[Materials provided]

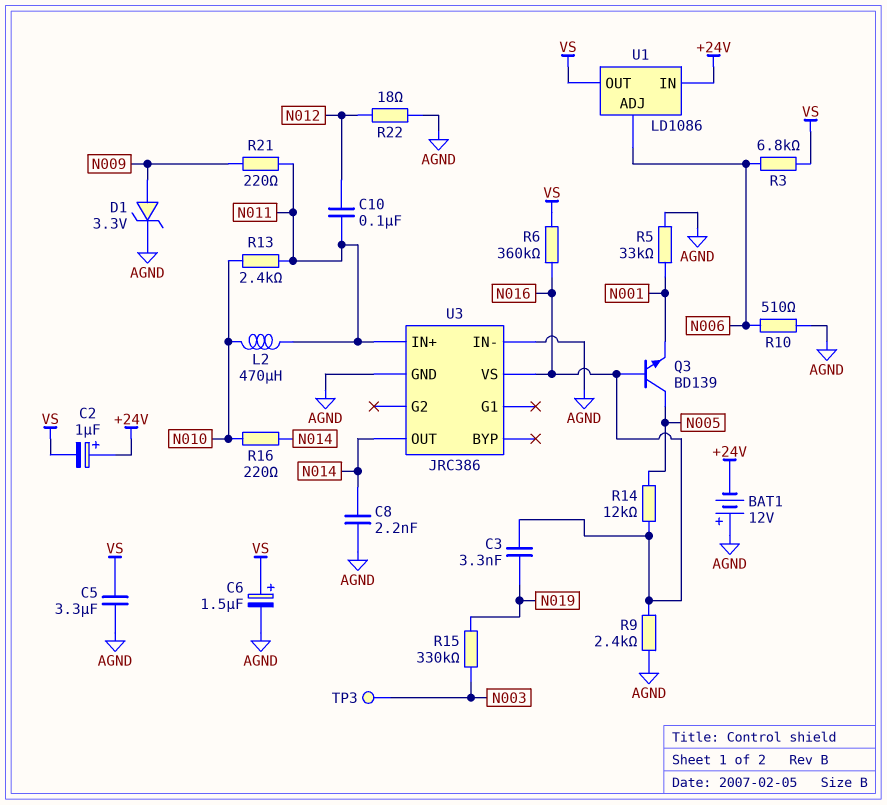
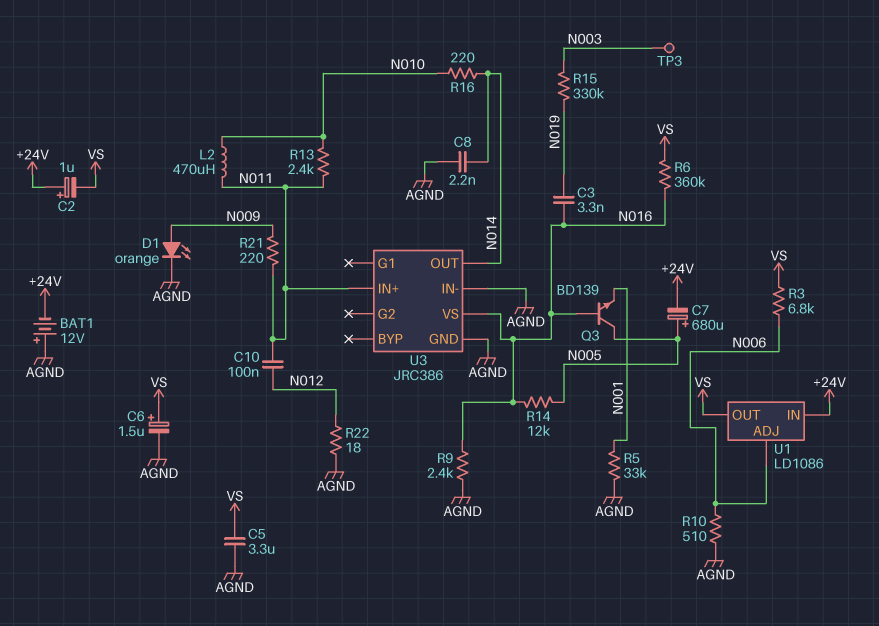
C7: none -> 680uF (plus N005, minus +24V)
D1: zener 3.3V (A N009, K AGND) -> LED orange (A N009, K AGND)

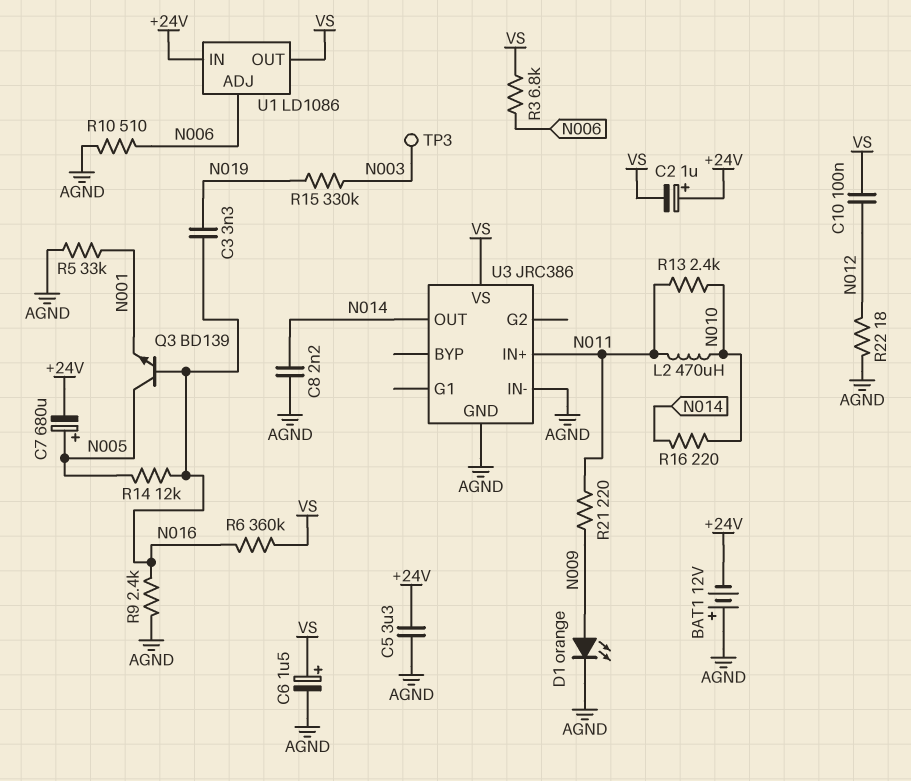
C5: 3.3uF (AGND, VS) -> 3.3uF (+24V, AGND)
C10: 100nF (N011, N012) -> 100nF (N012, VS)
U3 pin VS: N016 -> VS

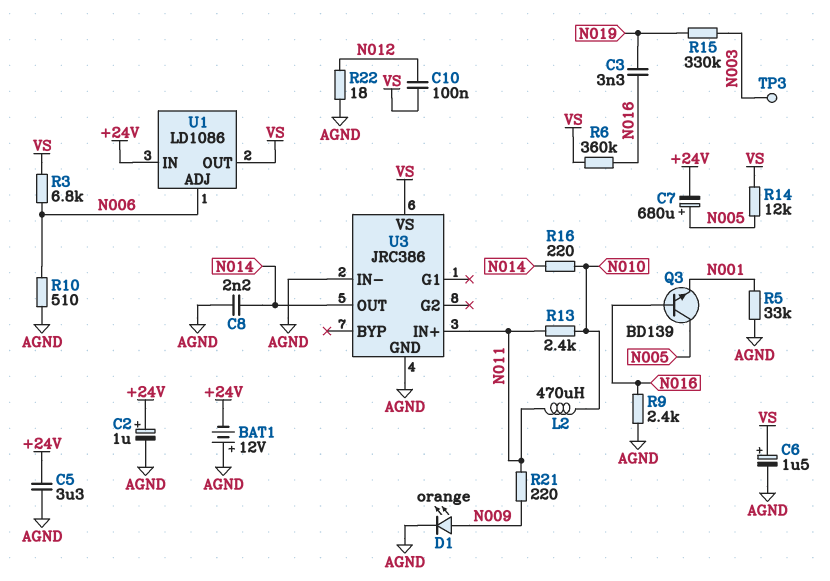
C2: 1uF (plus +24V, minus VS) -> 1uF (plus +24V, minus AGND)
R14: 12k (N005, N016) -> 12k (N005, VS)

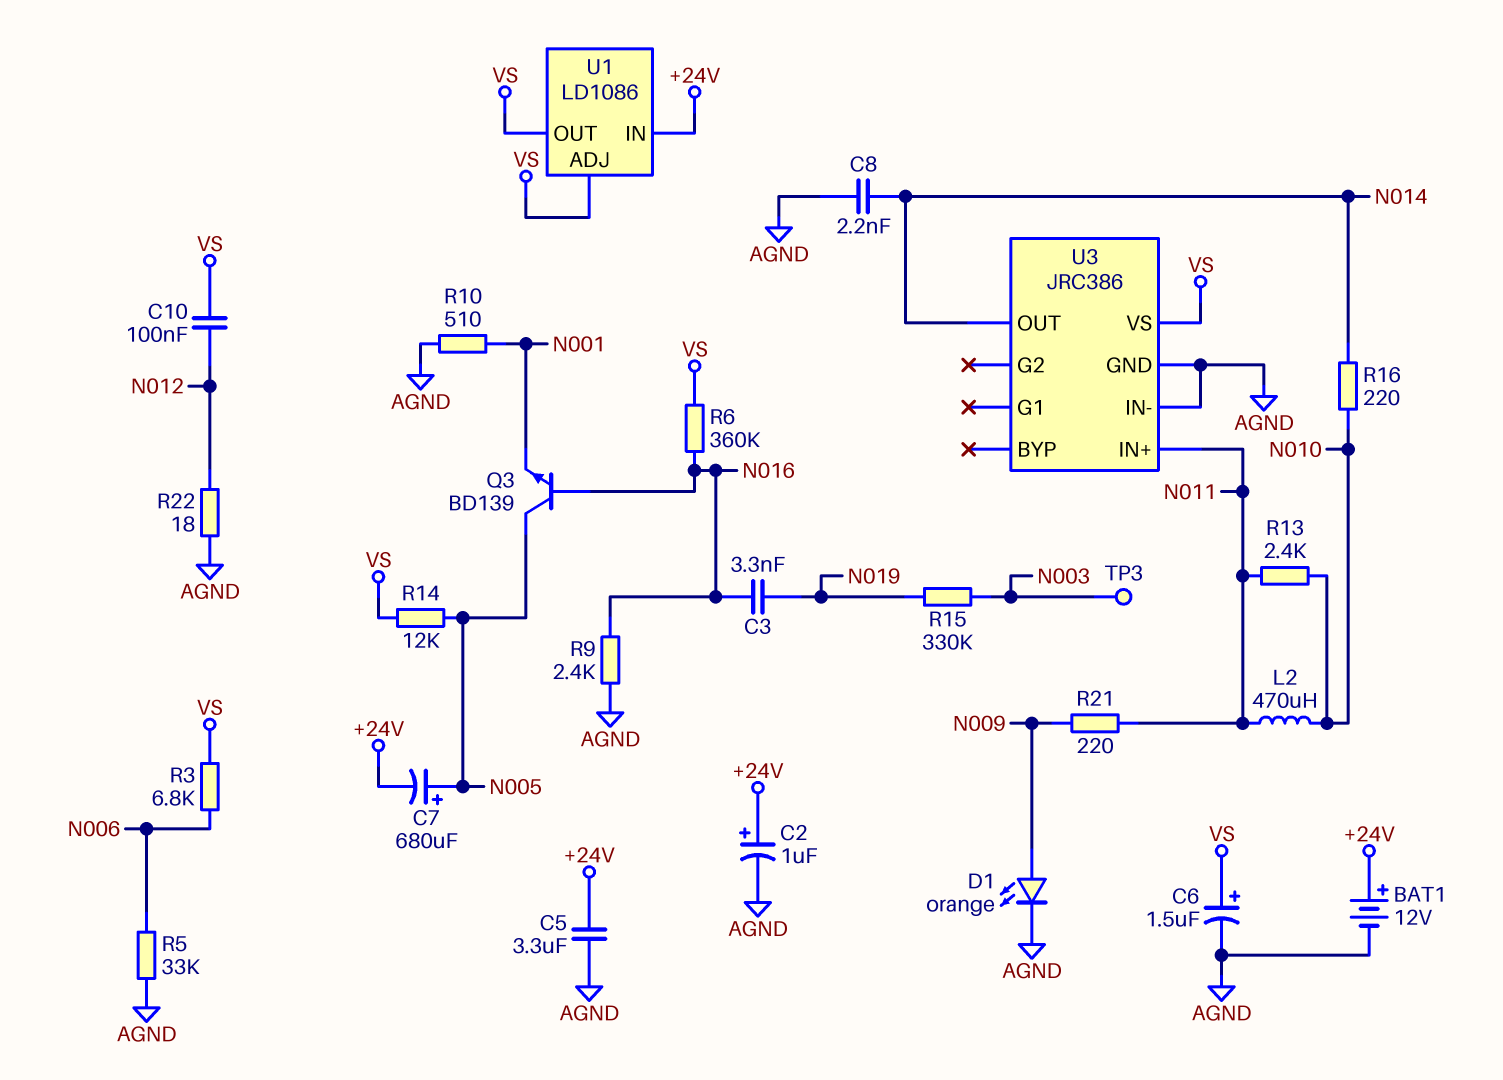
BAT1: 12V (plus AGND, minus +24V) -> 12V (plus +24V, minus AGND)
R5: 33k (AGND, N001) -> 33k (AGND, N006)
R10: 510 (AGND, N006) -> 510 (AGND, N001)
U1 pin ADJ: N006 -> VS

[/Materials provided]

> Work task:
Return all the records exactly, excluding images.

> Written reply:
C7: none -> 680uF (plus N005, minus +24V)
D1: zener 3.3V (A N009, K AGND) -> LED orange (A N009, K AGND)

C5: 3.3uF (AGND, VS) -> 3.3uF (+24V, AGND)
C10: 100nF (N011, N012) -> 100nF (N012, VS)
U3 pin VS: N016 -> VS

C2: 1uF (plus +24V, minus VS) -> 1uF (plus +24V, minus AGND)
R14: 12k (N005, N016) -> 12k (N005, VS)

BAT1: 12V (plus AGND, minus +24V) -> 12V (plus +24V, minus AGND)
R5: 33k (AGND, N001) -> 33k (AGND, N006)
R10: 510 (AGND, N006) -> 510 (AGND, N001)
U1 pin ADJ: N006 -> VS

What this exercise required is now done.